TASK DIRECTIONS
Repeat the entries that follow from start to finish, keeping every character.

Excerpts from a dataset:
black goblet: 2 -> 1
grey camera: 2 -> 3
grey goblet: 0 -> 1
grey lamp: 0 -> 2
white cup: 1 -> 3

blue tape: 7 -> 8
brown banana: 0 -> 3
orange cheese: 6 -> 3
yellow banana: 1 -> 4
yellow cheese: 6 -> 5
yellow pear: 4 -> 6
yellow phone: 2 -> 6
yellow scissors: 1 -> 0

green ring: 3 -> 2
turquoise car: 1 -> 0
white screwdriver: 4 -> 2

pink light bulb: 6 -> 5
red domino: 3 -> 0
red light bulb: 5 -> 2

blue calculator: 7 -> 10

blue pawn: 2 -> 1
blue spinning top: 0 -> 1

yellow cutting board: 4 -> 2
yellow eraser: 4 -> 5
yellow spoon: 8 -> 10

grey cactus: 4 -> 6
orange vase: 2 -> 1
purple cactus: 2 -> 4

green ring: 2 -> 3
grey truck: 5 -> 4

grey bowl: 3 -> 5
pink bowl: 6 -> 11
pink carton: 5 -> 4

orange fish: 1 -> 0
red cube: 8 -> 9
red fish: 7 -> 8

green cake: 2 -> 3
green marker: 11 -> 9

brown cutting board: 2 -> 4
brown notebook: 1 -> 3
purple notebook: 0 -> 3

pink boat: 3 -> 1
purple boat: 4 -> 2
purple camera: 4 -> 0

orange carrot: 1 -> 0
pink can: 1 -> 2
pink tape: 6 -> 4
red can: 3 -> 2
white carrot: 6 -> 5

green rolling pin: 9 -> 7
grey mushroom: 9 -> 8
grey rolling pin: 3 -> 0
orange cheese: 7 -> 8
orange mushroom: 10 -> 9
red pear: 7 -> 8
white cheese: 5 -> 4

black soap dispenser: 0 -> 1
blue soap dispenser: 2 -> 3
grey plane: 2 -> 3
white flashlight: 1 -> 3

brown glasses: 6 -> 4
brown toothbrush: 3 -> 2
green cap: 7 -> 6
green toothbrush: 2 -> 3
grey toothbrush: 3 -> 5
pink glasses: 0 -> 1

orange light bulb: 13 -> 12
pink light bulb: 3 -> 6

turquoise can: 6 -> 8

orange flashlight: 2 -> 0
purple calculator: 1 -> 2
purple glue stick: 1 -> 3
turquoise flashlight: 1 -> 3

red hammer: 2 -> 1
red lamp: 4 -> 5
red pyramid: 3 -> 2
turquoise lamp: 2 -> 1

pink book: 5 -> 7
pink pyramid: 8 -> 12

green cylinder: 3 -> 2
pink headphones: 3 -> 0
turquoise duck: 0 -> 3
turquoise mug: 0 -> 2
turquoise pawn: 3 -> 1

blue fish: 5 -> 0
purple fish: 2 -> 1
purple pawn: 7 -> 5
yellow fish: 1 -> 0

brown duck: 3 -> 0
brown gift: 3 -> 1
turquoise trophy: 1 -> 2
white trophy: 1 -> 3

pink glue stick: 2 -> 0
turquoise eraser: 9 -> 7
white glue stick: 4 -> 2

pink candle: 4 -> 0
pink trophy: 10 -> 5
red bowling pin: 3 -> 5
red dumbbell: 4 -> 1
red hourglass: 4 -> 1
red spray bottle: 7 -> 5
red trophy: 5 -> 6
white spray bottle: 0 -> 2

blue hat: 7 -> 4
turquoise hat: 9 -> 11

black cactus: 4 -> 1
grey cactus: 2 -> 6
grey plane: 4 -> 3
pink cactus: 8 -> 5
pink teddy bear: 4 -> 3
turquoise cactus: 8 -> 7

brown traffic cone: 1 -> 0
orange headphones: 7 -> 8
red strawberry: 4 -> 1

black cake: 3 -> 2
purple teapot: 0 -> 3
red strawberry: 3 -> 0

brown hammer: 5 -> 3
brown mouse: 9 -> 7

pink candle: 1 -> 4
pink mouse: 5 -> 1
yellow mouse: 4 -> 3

RESULT OF THIS TASK
black goblet: 2 -> 1
grey camera: 2 -> 3
grey goblet: 0 -> 1
grey lamp: 0 -> 2
white cup: 1 -> 3

blue tape: 7 -> 8
brown banana: 0 -> 3
orange cheese: 6 -> 3
yellow banana: 1 -> 4
yellow cheese: 6 -> 5
yellow pear: 4 -> 6
yellow phone: 2 -> 6
yellow scissors: 1 -> 0

green ring: 3 -> 2
turquoise car: 1 -> 0
white screwdriver: 4 -> 2

pink light bulb: 6 -> 5
red domino: 3 -> 0
red light bulb: 5 -> 2

blue calculator: 7 -> 10

blue pawn: 2 -> 1
blue spinning top: 0 -> 1

yellow cutting board: 4 -> 2
yellow eraser: 4 -> 5
yellow spoon: 8 -> 10

grey cactus: 4 -> 6
orange vase: 2 -> 1
purple cactus: 2 -> 4

green ring: 2 -> 3
grey truck: 5 -> 4

grey bowl: 3 -> 5
pink bowl: 6 -> 11
pink carton: 5 -> 4

orange fish: 1 -> 0
red cube: 8 -> 9
red fish: 7 -> 8

green cake: 2 -> 3
green marker: 11 -> 9

brown cutting board: 2 -> 4
brown notebook: 1 -> 3
purple notebook: 0 -> 3

pink boat: 3 -> 1
purple boat: 4 -> 2
purple camera: 4 -> 0

orange carrot: 1 -> 0
pink can: 1 -> 2
pink tape: 6 -> 4
red can: 3 -> 2
white carrot: 6 -> 5

green rolling pin: 9 -> 7
grey mushroom: 9 -> 8
grey rolling pin: 3 -> 0
orange cheese: 7 -> 8
orange mushroom: 10 -> 9
red pear: 7 -> 8
white cheese: 5 -> 4

black soap dispenser: 0 -> 1
blue soap dispenser: 2 -> 3
grey plane: 2 -> 3
white flashlight: 1 -> 3

brown glasses: 6 -> 4
brown toothbrush: 3 -> 2
green cap: 7 -> 6
green toothbrush: 2 -> 3
grey toothbrush: 3 -> 5
pink glasses: 0 -> 1

orange light bulb: 13 -> 12
pink light bulb: 3 -> 6

turquoise can: 6 -> 8

orange flashlight: 2 -> 0
purple calculator: 1 -> 2
purple glue stick: 1 -> 3
turquoise flashlight: 1 -> 3

red hammer: 2 -> 1
red lamp: 4 -> 5
red pyramid: 3 -> 2
turquoise lamp: 2 -> 1

pink book: 5 -> 7
pink pyramid: 8 -> 12

green cylinder: 3 -> 2
pink headphones: 3 -> 0
turquoise duck: 0 -> 3
turquoise mug: 0 -> 2
turquoise pawn: 3 -> 1

blue fish: 5 -> 0
purple fish: 2 -> 1
purple pawn: 7 -> 5
yellow fish: 1 -> 0

brown duck: 3 -> 0
brown gift: 3 -> 1
turquoise trophy: 1 -> 2
white trophy: 1 -> 3

pink glue stick: 2 -> 0
turquoise eraser: 9 -> 7
white glue stick: 4 -> 2

pink candle: 4 -> 0
pink trophy: 10 -> 5
red bowling pin: 3 -> 5
red dumbbell: 4 -> 1
red hourglass: 4 -> 1
red spray bottle: 7 -> 5
red trophy: 5 -> 6
white spray bottle: 0 -> 2

blue hat: 7 -> 4
turquoise hat: 9 -> 11

black cactus: 4 -> 1
grey cactus: 2 -> 6
grey plane: 4 -> 3
pink cactus: 8 -> 5
pink teddy bear: 4 -> 3
turquoise cactus: 8 -> 7

brown traffic cone: 1 -> 0
orange headphones: 7 -> 8
red strawberry: 4 -> 1

black cake: 3 -> 2
purple teapot: 0 -> 3
red strawberry: 3 -> 0

brown hammer: 5 -> 3
brown mouse: 9 -> 7

pink candle: 1 -> 4
pink mouse: 5 -> 1
yellow mouse: 4 -> 3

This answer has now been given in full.